[Source data]
- Opening Delimiter -

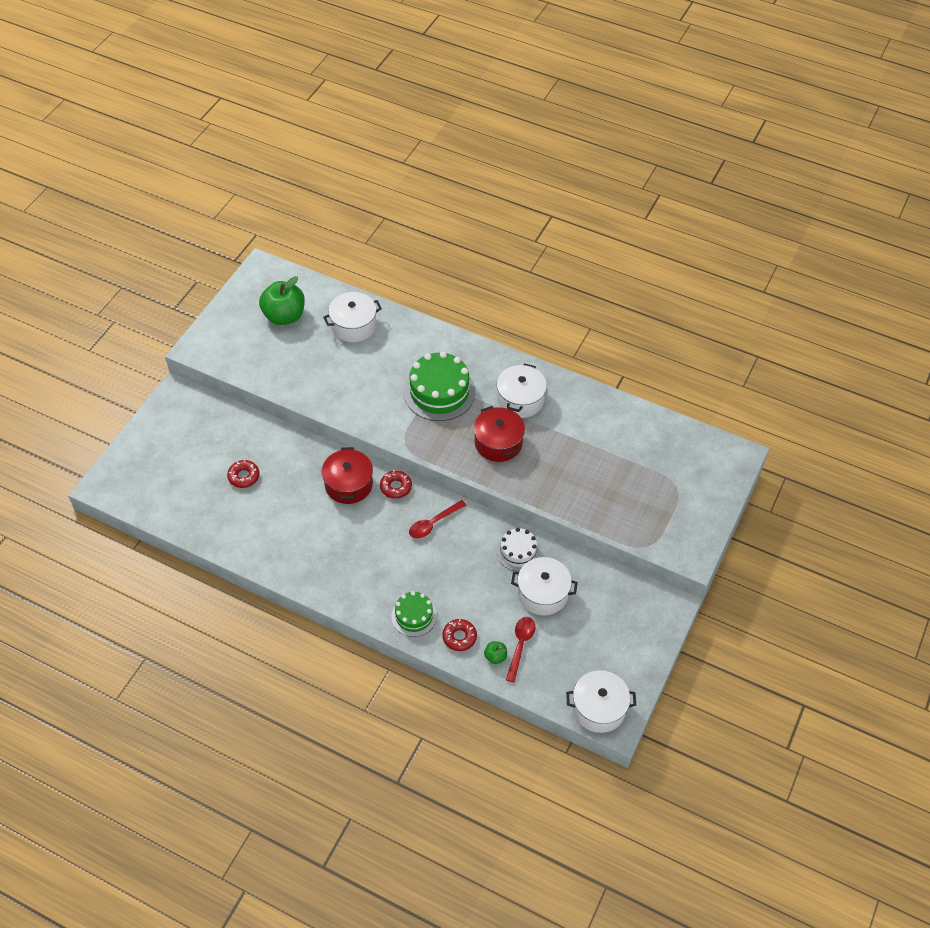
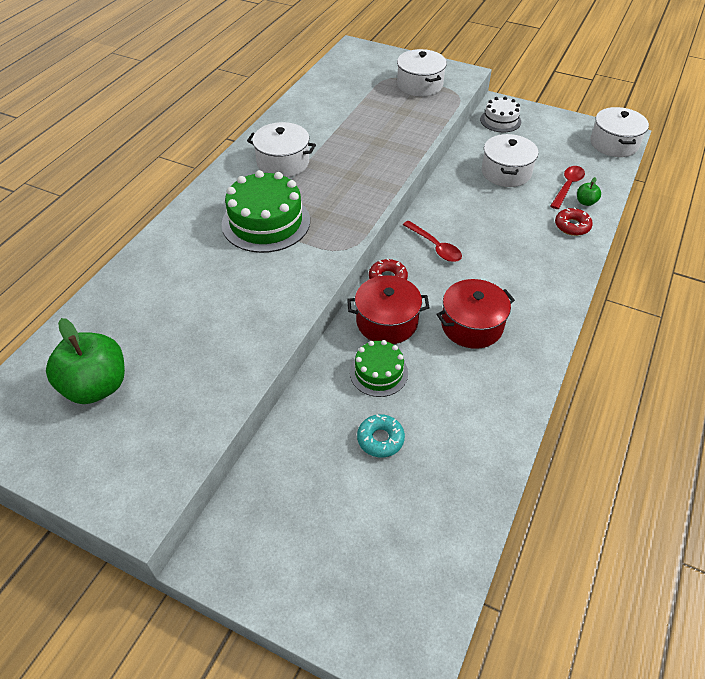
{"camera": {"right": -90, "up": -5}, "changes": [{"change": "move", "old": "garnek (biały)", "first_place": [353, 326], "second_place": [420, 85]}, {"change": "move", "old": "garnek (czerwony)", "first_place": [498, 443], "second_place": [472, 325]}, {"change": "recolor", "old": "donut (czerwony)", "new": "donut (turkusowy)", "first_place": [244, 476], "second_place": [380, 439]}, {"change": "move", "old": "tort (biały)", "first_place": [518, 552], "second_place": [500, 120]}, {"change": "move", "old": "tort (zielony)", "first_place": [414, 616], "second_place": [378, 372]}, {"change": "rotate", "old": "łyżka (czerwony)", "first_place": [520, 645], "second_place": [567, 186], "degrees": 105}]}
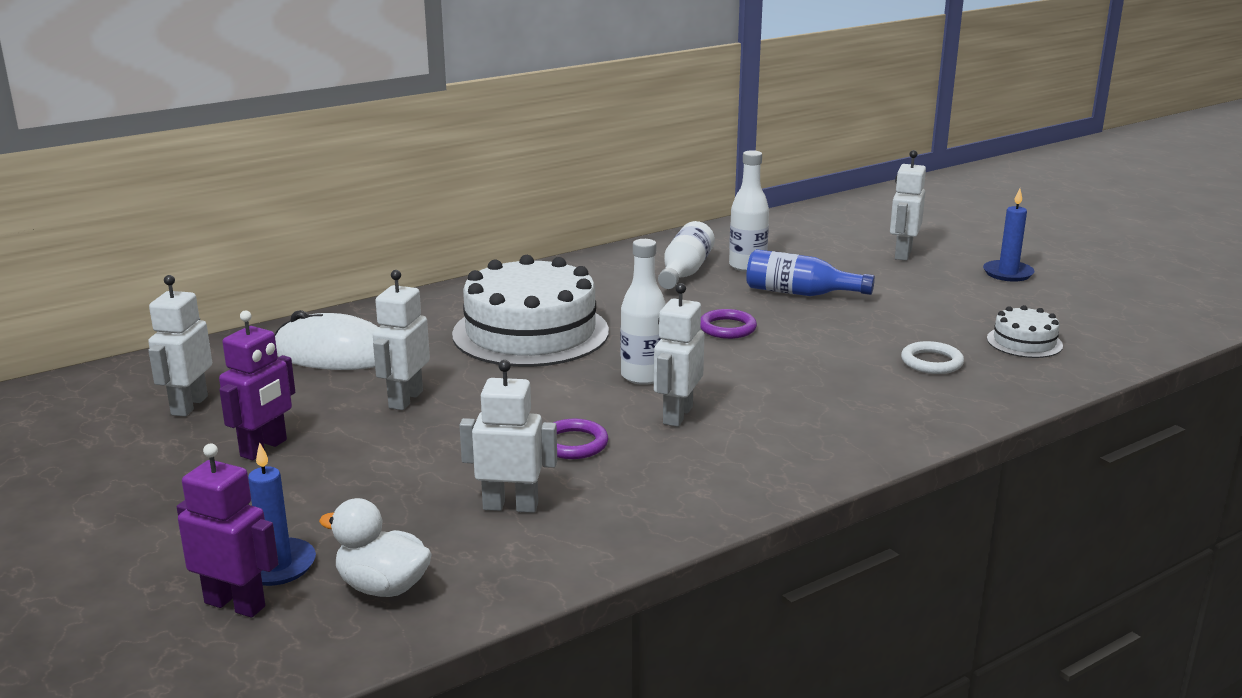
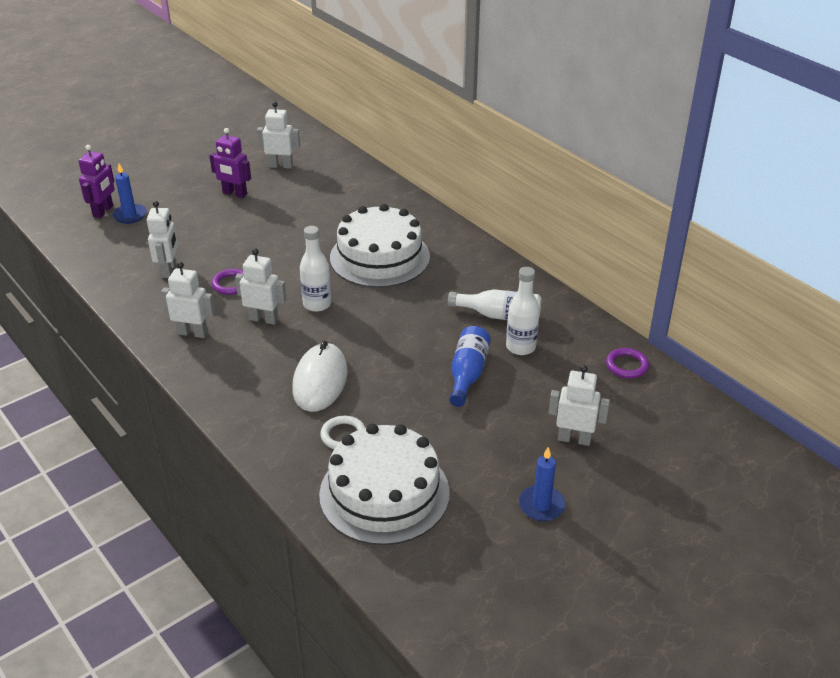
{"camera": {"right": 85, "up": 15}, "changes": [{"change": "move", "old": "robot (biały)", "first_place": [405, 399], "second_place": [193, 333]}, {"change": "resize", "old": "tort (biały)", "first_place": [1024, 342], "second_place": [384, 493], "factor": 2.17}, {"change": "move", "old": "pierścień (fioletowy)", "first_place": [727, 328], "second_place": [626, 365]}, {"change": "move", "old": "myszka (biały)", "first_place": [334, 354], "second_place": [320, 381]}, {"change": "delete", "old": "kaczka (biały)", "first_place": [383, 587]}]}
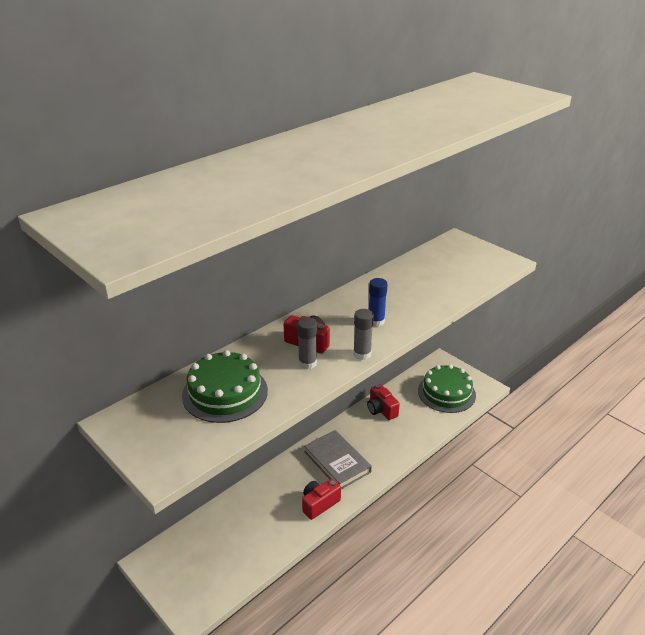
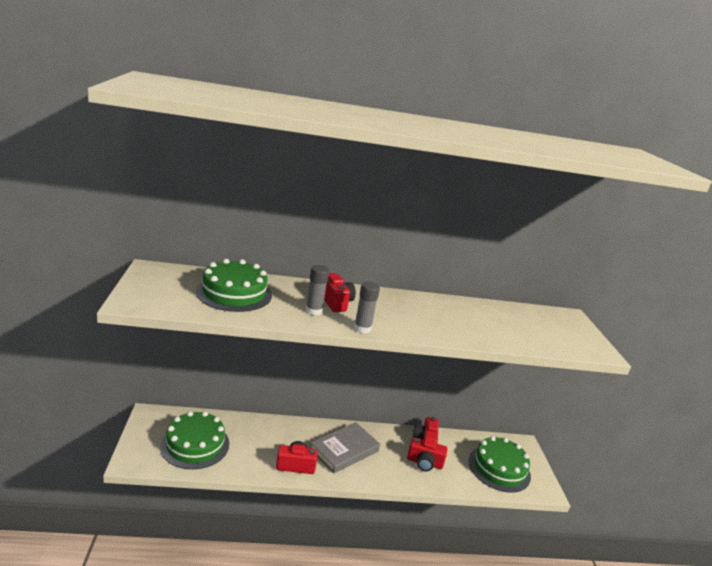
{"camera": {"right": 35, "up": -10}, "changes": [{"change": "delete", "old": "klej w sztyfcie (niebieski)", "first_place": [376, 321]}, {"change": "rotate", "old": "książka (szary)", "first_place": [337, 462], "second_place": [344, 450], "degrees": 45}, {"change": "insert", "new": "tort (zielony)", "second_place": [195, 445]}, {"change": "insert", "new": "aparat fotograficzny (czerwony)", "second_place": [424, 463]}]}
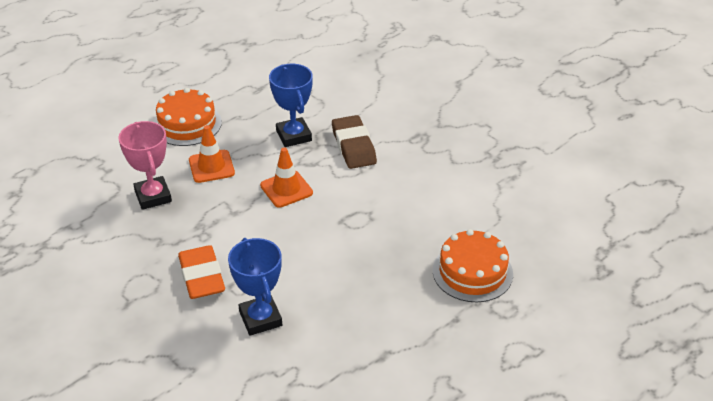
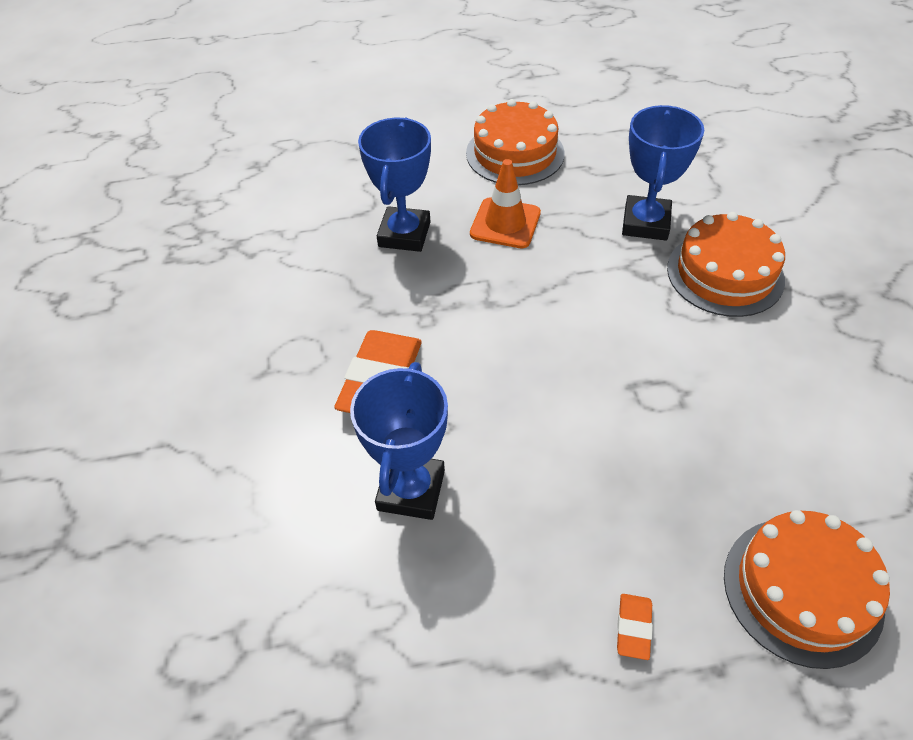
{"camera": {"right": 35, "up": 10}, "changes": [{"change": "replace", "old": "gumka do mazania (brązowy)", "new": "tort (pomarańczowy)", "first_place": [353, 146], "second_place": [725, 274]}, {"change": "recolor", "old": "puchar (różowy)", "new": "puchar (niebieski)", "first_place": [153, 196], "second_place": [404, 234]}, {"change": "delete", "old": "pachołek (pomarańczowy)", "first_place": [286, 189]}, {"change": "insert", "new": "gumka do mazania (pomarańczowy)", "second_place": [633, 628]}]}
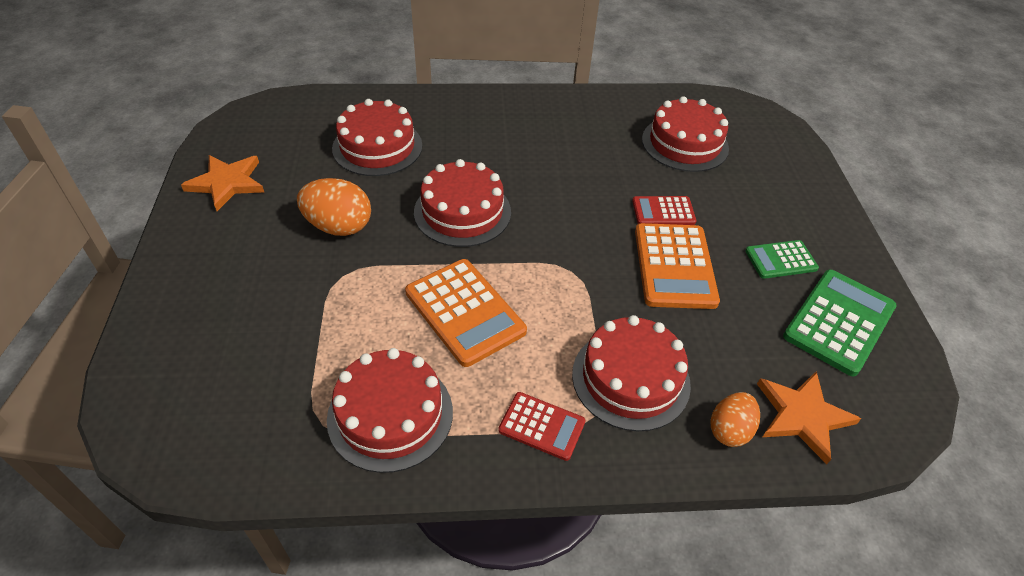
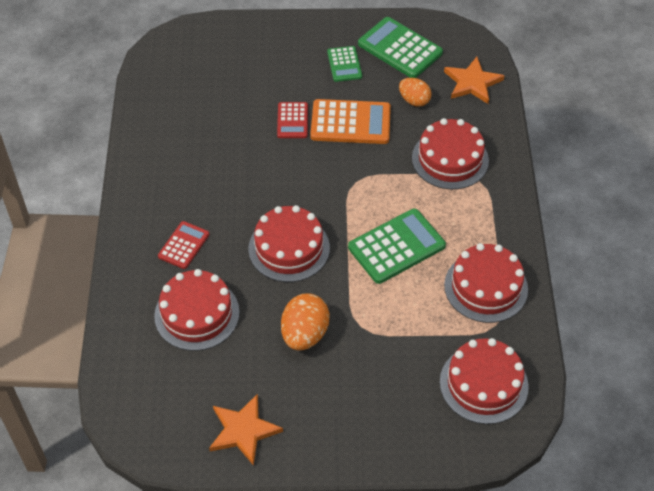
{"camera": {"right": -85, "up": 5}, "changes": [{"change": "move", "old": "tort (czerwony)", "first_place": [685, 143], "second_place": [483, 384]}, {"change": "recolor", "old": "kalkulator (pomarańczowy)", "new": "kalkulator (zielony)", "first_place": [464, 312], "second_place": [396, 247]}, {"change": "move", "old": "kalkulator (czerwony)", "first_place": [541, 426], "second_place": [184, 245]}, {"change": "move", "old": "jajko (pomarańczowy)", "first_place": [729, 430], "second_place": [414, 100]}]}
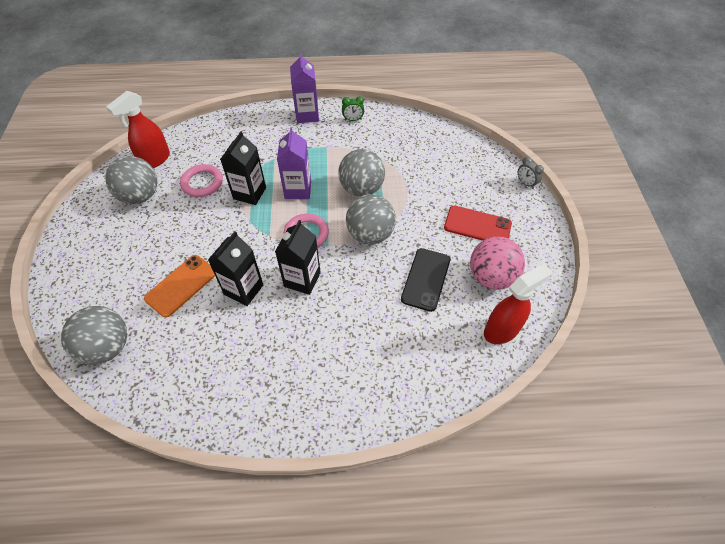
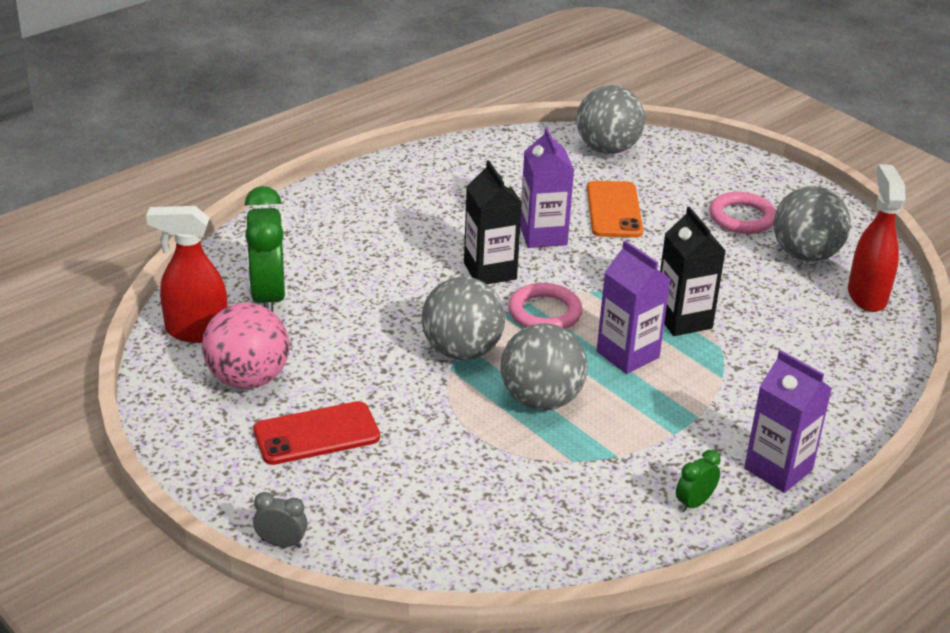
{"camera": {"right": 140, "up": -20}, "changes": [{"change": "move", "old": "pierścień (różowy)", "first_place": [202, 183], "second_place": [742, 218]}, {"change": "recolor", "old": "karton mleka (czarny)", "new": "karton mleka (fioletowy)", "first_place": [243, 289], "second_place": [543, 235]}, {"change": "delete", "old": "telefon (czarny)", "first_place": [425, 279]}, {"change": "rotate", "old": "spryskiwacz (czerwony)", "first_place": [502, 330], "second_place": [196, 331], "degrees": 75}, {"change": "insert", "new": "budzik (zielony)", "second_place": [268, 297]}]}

- Closing Delimiter -

▸ **BRIEF**: Retype the data in full. Images do not go in the copy.

▸ **ANSWER FOR THIS EXERCISE**:
{"camera": {"right": -90, "up": -5}, "changes": [{"change": "move", "old": "garnek (biały)", "first_place": [353, 326], "second_place": [420, 85]}, {"change": "move", "old": "garnek (czerwony)", "first_place": [498, 443], "second_place": [472, 325]}, {"change": "recolor", "old": "donut (czerwony)", "new": "donut (turkusowy)", "first_place": [244, 476], "second_place": [380, 439]}, {"change": "move", "old": "tort (biały)", "first_place": [518, 552], "second_place": [500, 120]}, {"change": "move", "old": "tort (zielony)", "first_place": [414, 616], "second_place": [378, 372]}, {"change": "rotate", "old": "łyżka (czerwony)", "first_place": [520, 645], "second_place": [567, 186], "degrees": 105}]}
{"camera": {"right": 85, "up": 15}, "changes": [{"change": "move", "old": "robot (biały)", "first_place": [405, 399], "second_place": [193, 333]}, {"change": "resize", "old": "tort (biały)", "first_place": [1024, 342], "second_place": [384, 493], "factor": 2.17}, {"change": "move", "old": "pierścień (fioletowy)", "first_place": [727, 328], "second_place": [626, 365]}, {"change": "move", "old": "myszka (biały)", "first_place": [334, 354], "second_place": [320, 381]}, {"change": "delete", "old": "kaczka (biały)", "first_place": [383, 587]}]}
{"camera": {"right": 35, "up": -10}, "changes": [{"change": "delete", "old": "klej w sztyfcie (niebieski)", "first_place": [376, 321]}, {"change": "rotate", "old": "książka (szary)", "first_place": [337, 462], "second_place": [344, 450], "degrees": 45}, {"change": "insert", "new": "tort (zielony)", "second_place": [195, 445]}, {"change": "insert", "new": "aparat fotograficzny (czerwony)", "second_place": [424, 463]}]}
{"camera": {"right": 35, "up": 10}, "changes": [{"change": "replace", "old": "gumka do mazania (brązowy)", "new": "tort (pomarańczowy)", "first_place": [353, 146], "second_place": [725, 274]}, {"change": "recolor", "old": "puchar (różowy)", "new": "puchar (niebieski)", "first_place": [153, 196], "second_place": [404, 234]}, {"change": "delete", "old": "pachołek (pomarańczowy)", "first_place": [286, 189]}, {"change": "insert", "new": "gumka do mazania (pomarańczowy)", "second_place": [633, 628]}]}
{"camera": {"right": -85, "up": 5}, "changes": [{"change": "move", "old": "tort (czerwony)", "first_place": [685, 143], "second_place": [483, 384]}, {"change": "recolor", "old": "kalkulator (pomarańczowy)", "new": "kalkulator (zielony)", "first_place": [464, 312], "second_place": [396, 247]}, {"change": "move", "old": "kalkulator (czerwony)", "first_place": [541, 426], "second_place": [184, 245]}, {"change": "move", "old": "jajko (pomarańczowy)", "first_place": [729, 430], "second_place": [414, 100]}]}
{"camera": {"right": 140, "up": -20}, "changes": [{"change": "move", "old": "pierścień (różowy)", "first_place": [202, 183], "second_place": [742, 218]}, {"change": "recolor", "old": "karton mleka (czarny)", "new": "karton mleka (fioletowy)", "first_place": [243, 289], "second_place": [543, 235]}, {"change": "delete", "old": "telefon (czarny)", "first_place": [425, 279]}, {"change": "rotate", "old": "spryskiwacz (czerwony)", "first_place": [502, 330], "second_place": [196, 331], "degrees": 75}, {"change": "insert", "new": "budzik (zielony)", "second_place": [268, 297]}]}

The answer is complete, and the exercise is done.